Saved data entries
┌──

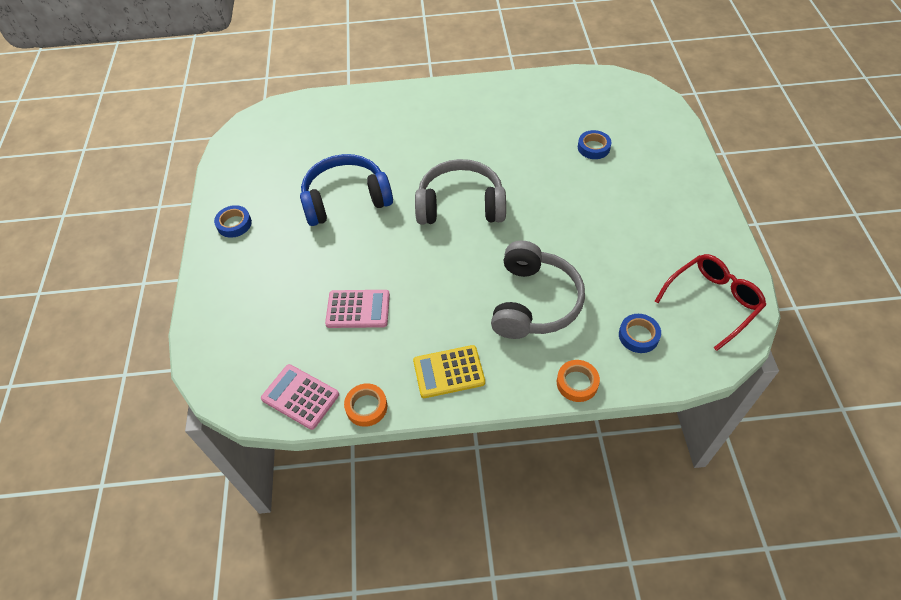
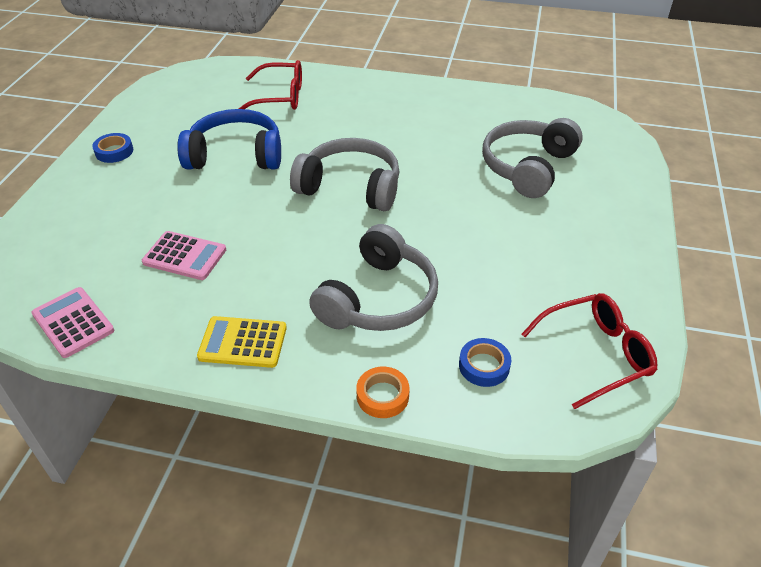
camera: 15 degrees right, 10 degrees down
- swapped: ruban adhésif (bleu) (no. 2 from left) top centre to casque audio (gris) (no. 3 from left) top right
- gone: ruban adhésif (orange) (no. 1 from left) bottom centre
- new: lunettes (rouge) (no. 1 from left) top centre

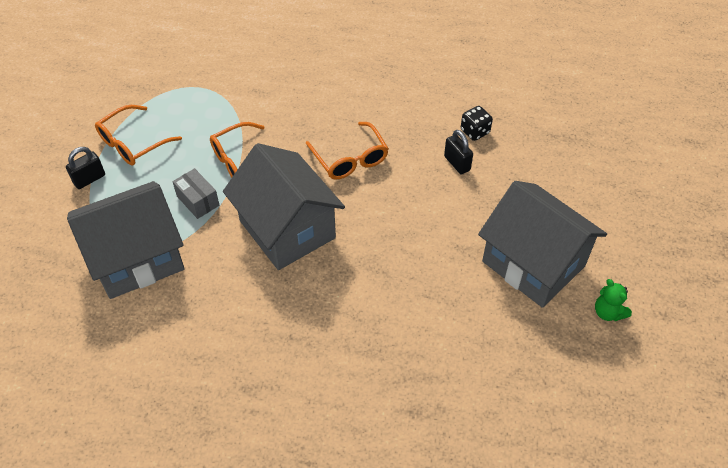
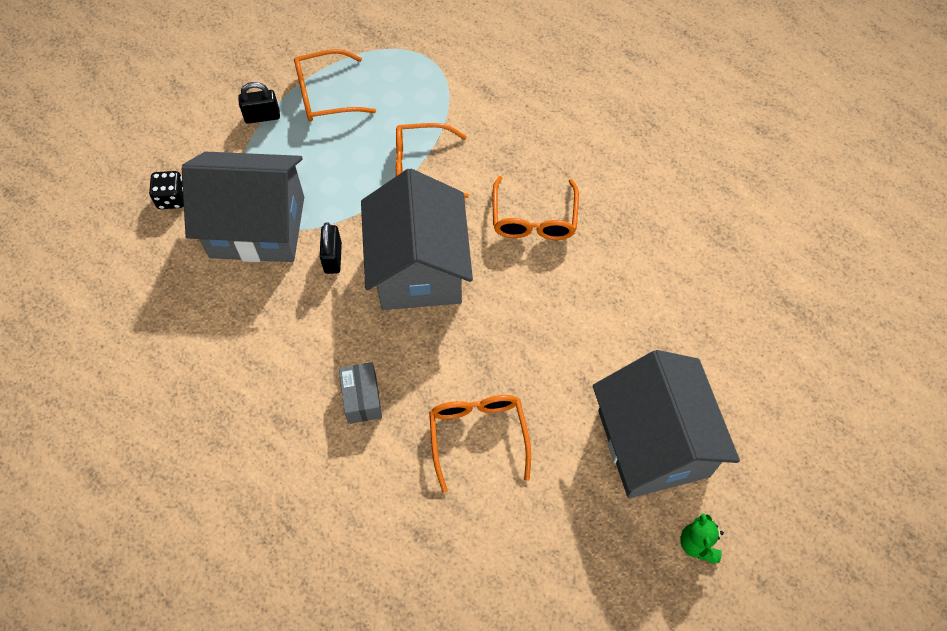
camera: 30 degrees right, 10 degrees up
- shifted: dé (noir) top centre to top left
- shifted: cadenas (noir) (no. 2 from left) top centre to centre
- shifted: boîte (gris) middle left to centre
- new: lunettes (orange) (no. 3 from left) bottom centre

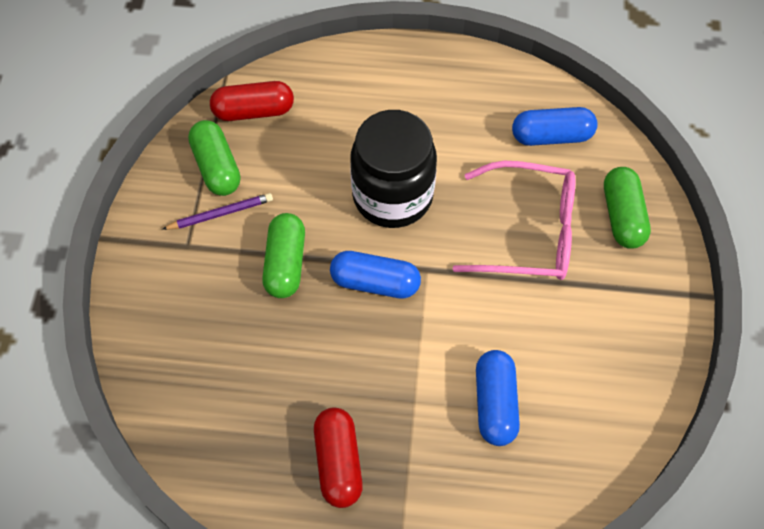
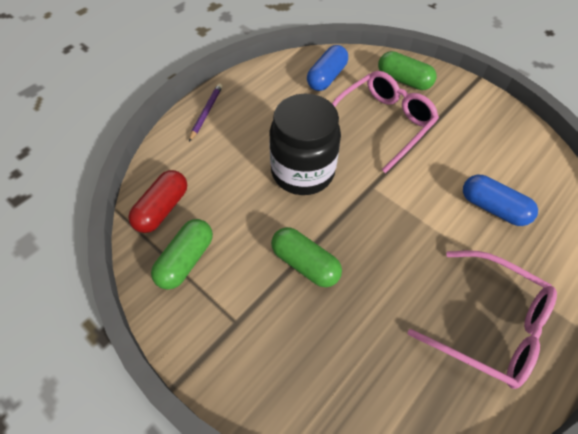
camera: 55 degrees left, 5 degrees down
- rotated: gélule (vert) (no. 1 from left) top left = middle left 75 degrees counterclockwise
- shifted: crayon (violet) middle left to top centre
- gone: gélule (bleu) (no. 1 from left) centre
- swapped: gélule (rouge) (no. 2 from left) bottom centre to lunettes (rose) (no. 2 from left) bottom right

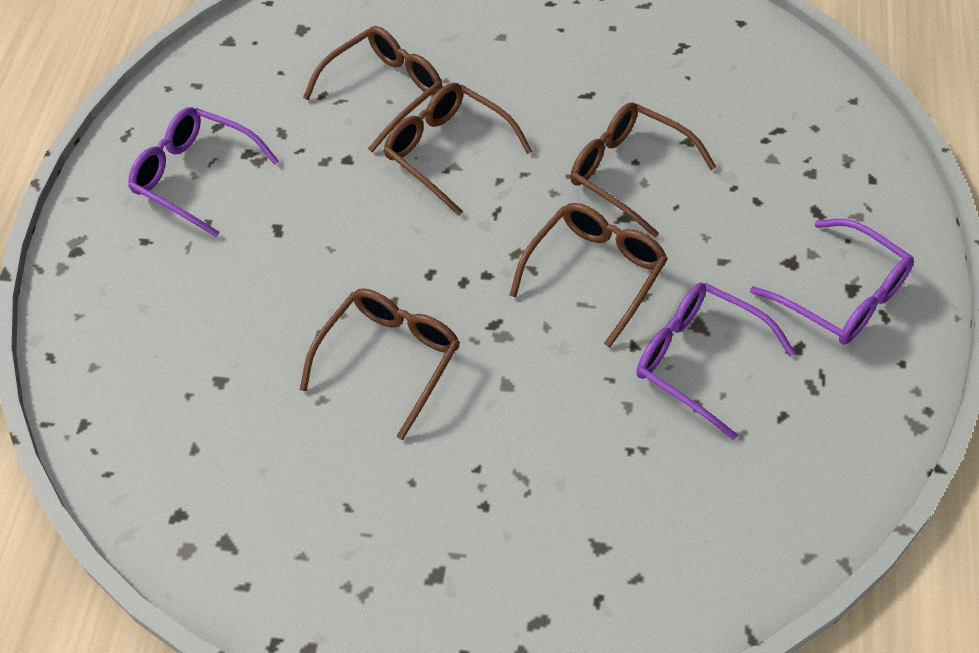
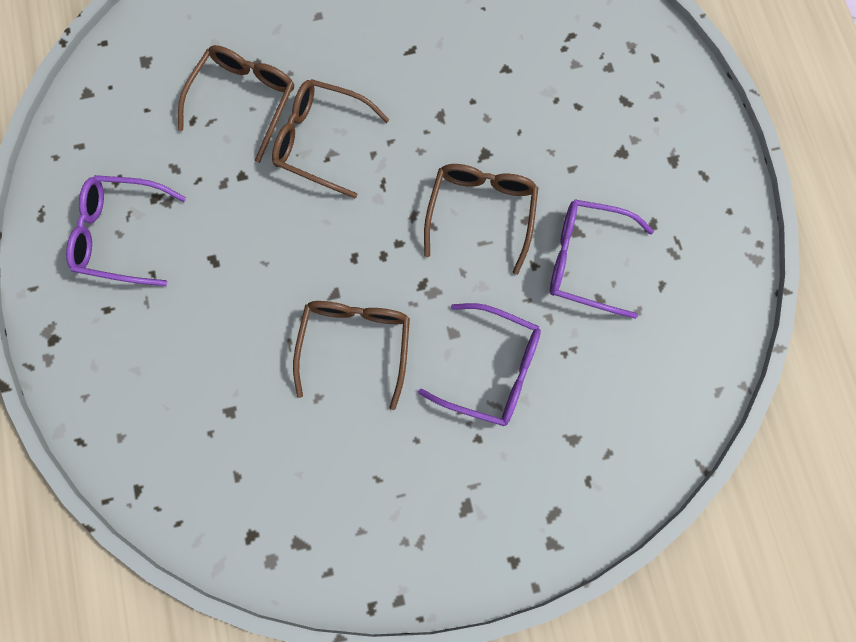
camera: 25 degrees left, 20 degrees up
- gone: lunettes (marron) (no. 5 from left) top centre
- shifted: lunettes (violet) (no. 3 from left in the first image) middle right to lunettes (violet) (no. 2 from left) centre

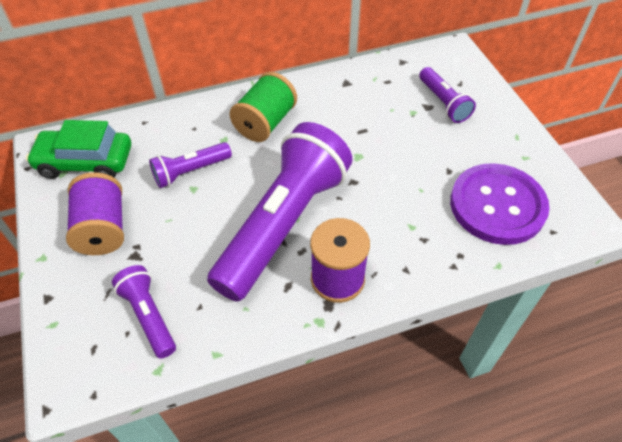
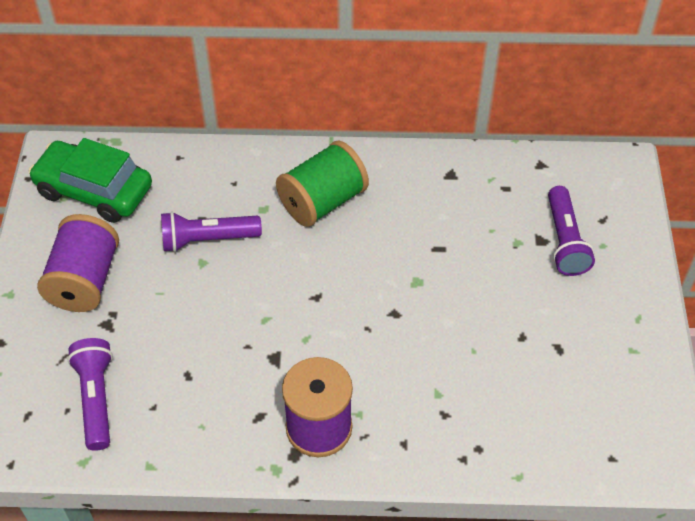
camera: 20 degrees right, 0 degrees up
- gone: lampe de poche (violet) (no. 3 from left) centre
- gone: bouton (violet) middle right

└──

PROBLEM TO SOLVE: Every record must be copied exactly, with the pictures left out.

RESPONSE TO THE EXERCISE:
camera: 15 degrees right, 10 degrees down
- swapped: ruban adhésif (bleu) (no. 2 from left) top centre to casque audio (gris) (no. 3 from left) top right
- gone: ruban adhésif (orange) (no. 1 from left) bottom centre
- new: lunettes (rouge) (no. 1 from left) top centre

camera: 30 degrees right, 10 degrees up
- shifted: dé (noir) top centre to top left
- shifted: cadenas (noir) (no. 2 from left) top centre to centre
- shifted: boîte (gris) middle left to centre
- new: lunettes (orange) (no. 3 from left) bottom centre

camera: 55 degrees left, 5 degrees down
- rotated: gélule (vert) (no. 1 from left) top left = middle left 75 degrees counterclockwise
- shifted: crayon (violet) middle left to top centre
- gone: gélule (bleu) (no. 1 from left) centre
- swapped: gélule (rouge) (no. 2 from left) bottom centre to lunettes (rose) (no. 2 from left) bottom right

camera: 25 degrees left, 20 degrees up
- gone: lunettes (marron) (no. 5 from left) top centre
- shifted: lunettes (violet) (no. 3 from left in the first image) middle right to lunettes (violet) (no. 2 from left) centre

camera: 20 degrees right, 0 degrees up
- gone: lampe de poche (violet) (no. 3 from left) centre
- gone: bouton (violet) middle right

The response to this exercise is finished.